--- Records provided Enclosed Below ---
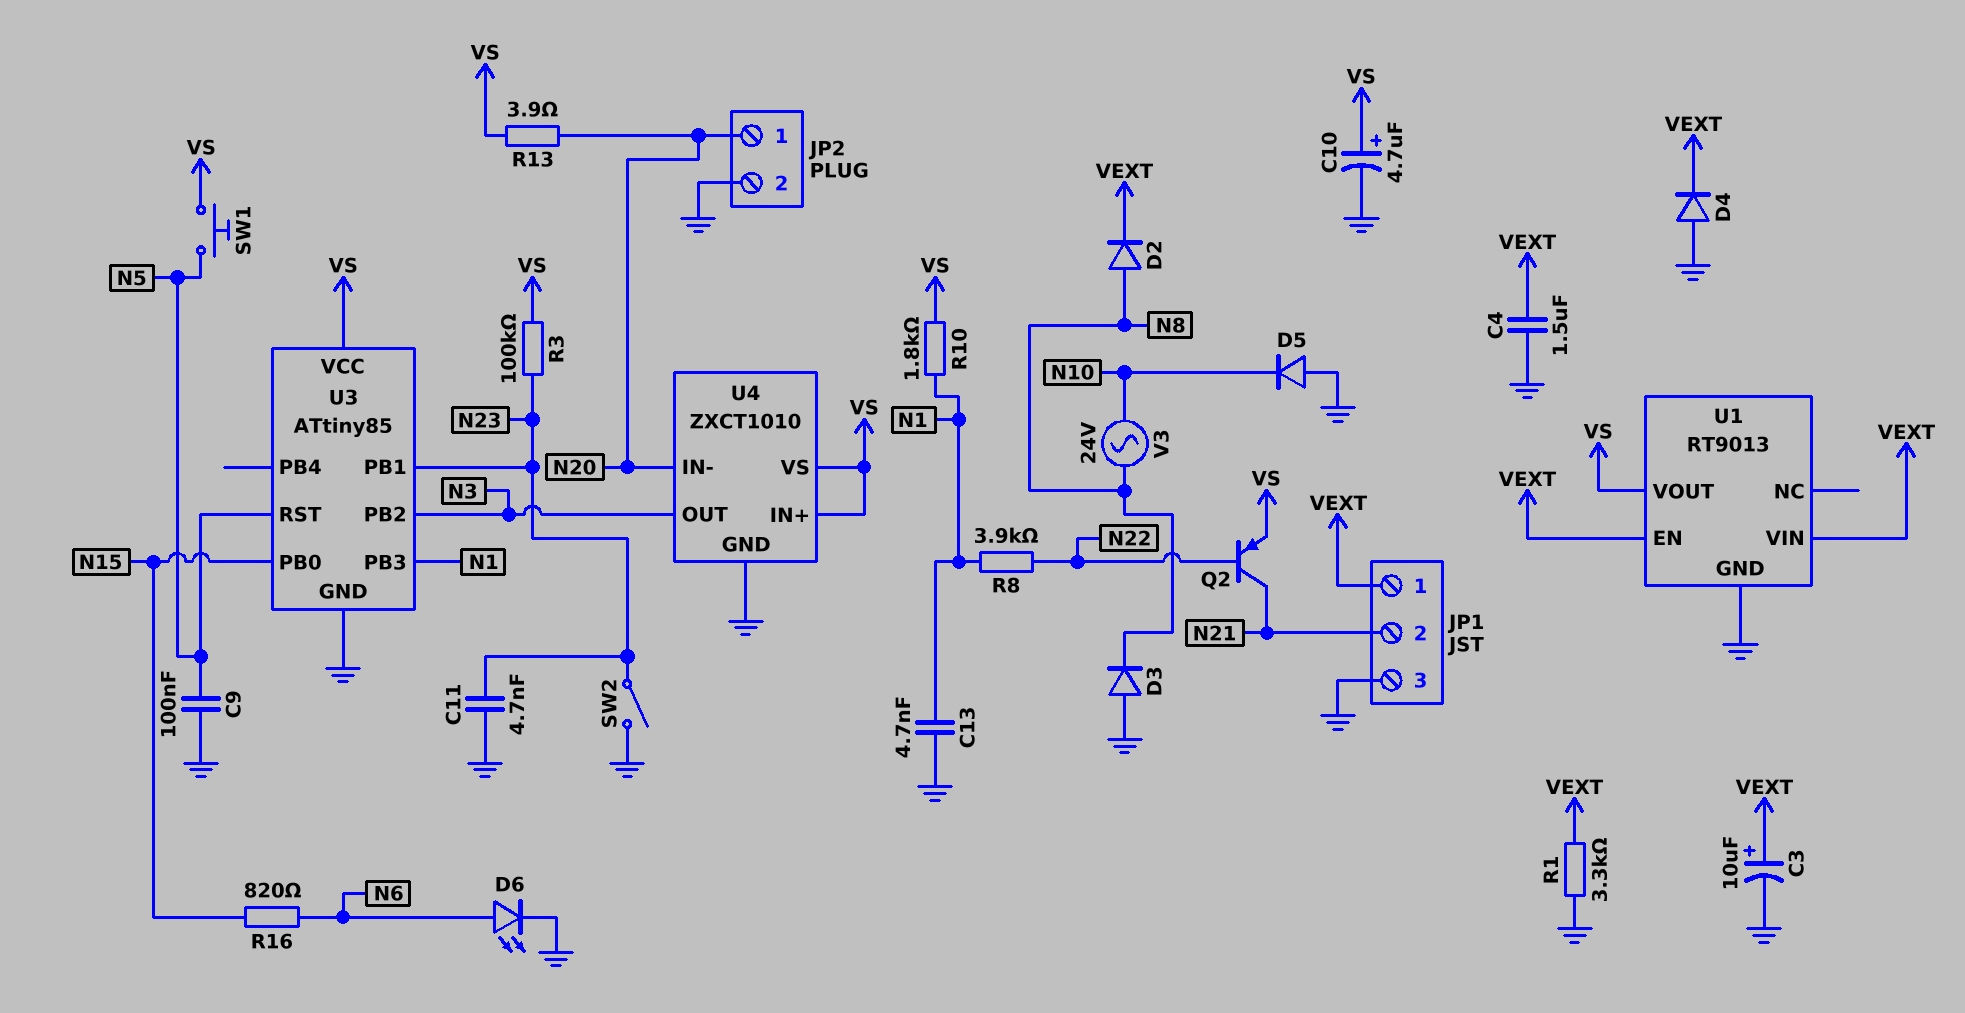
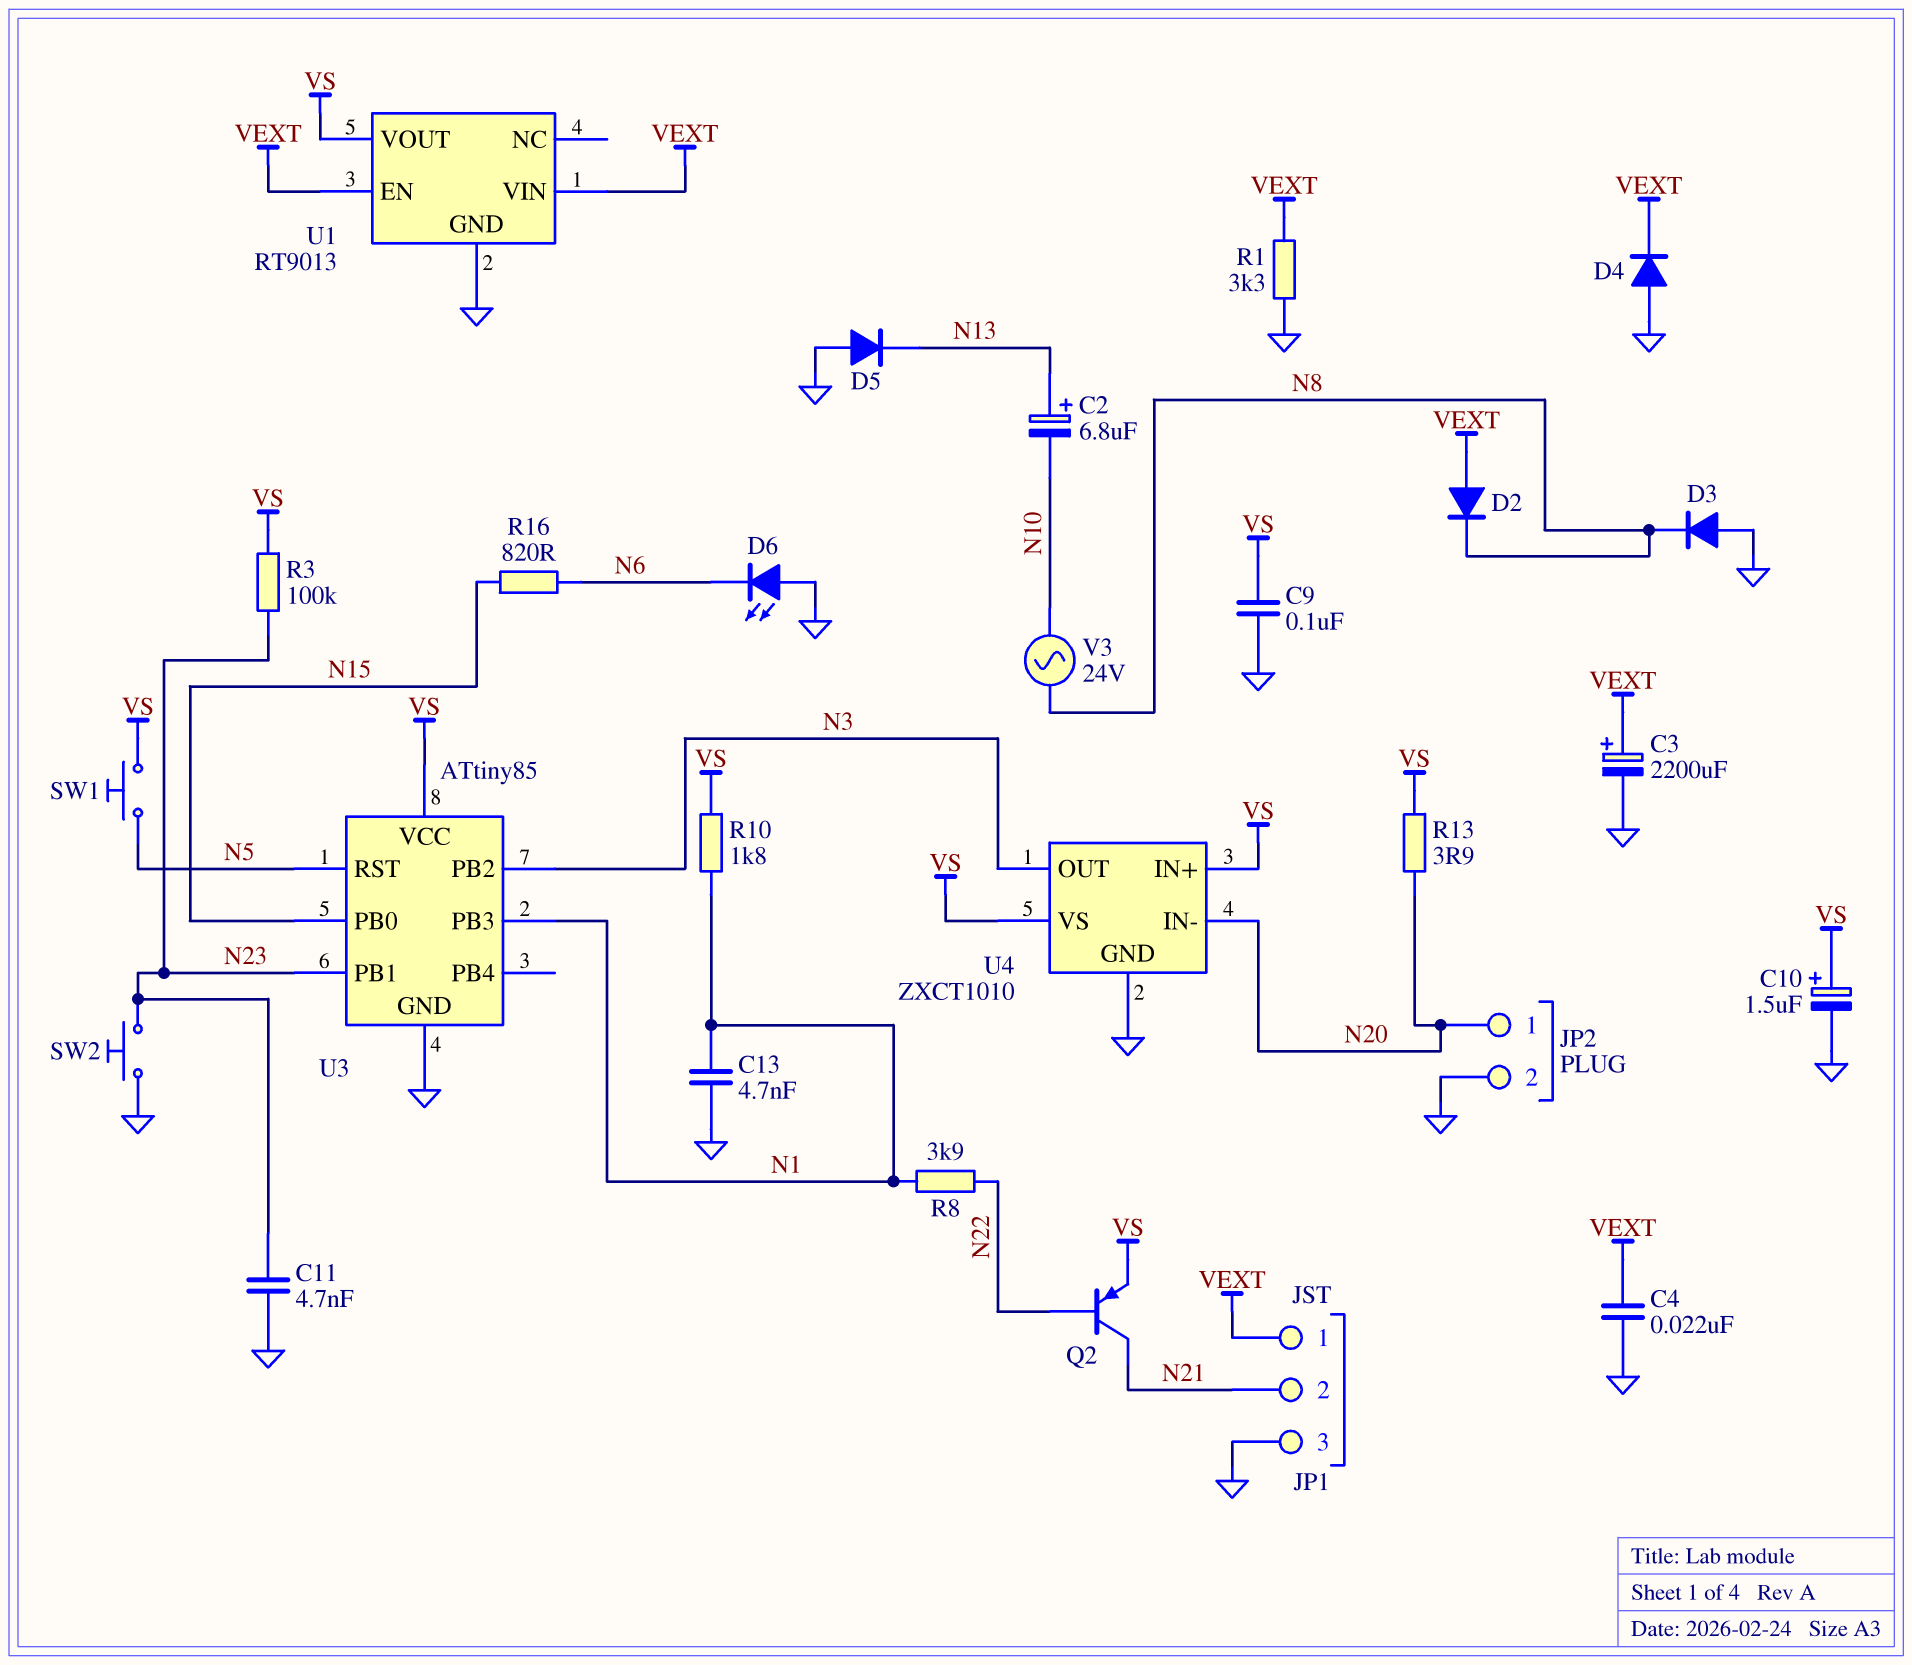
C2: none -> 6.8uF (plus N13, minus N10)
C3: 10uF (plus VEXT, minus GND) -> 2200uF (plus VEXT, minus GND)
C4: 1.5uF (GND, VEXT) -> 22nF (GND, VEXT)
C9: 100nF (GND, N5) -> 100nF (GND, VS)
C10: 4.7uF (plus VS, minus GND) -> 1.5uF (plus VS, minus GND)
D2: diode (A N8, K VEXT) -> diode (A VEXT, K N8)
D5: diode (A GND, K N10) -> diode (A GND, K N13)
D6: LED (A N6, K GND) -> LED (A GND, K N6)
SW2: switch (GND, N23) -> button (GND, N23)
--- End of Enclosed Records provided ---
#### Task to complete
Pictures excluded, repeat exactly the lines from the top of the material through the line with "C10: 4.7uF (plus", including both of those lines.

#### Solution below
C2: none -> 6.8uF (plus N13, minus N10)
C3: 10uF (plus VEXT, minus GND) -> 2200uF (plus VEXT, minus GND)
C4: 1.5uF (GND, VEXT) -> 22nF (GND, VEXT)
C9: 100nF (GND, N5) -> 100nF (GND, VS)
C10: 4.7uF (plus VS, minus GND) -> 1.5uF (plus VS, minus GND)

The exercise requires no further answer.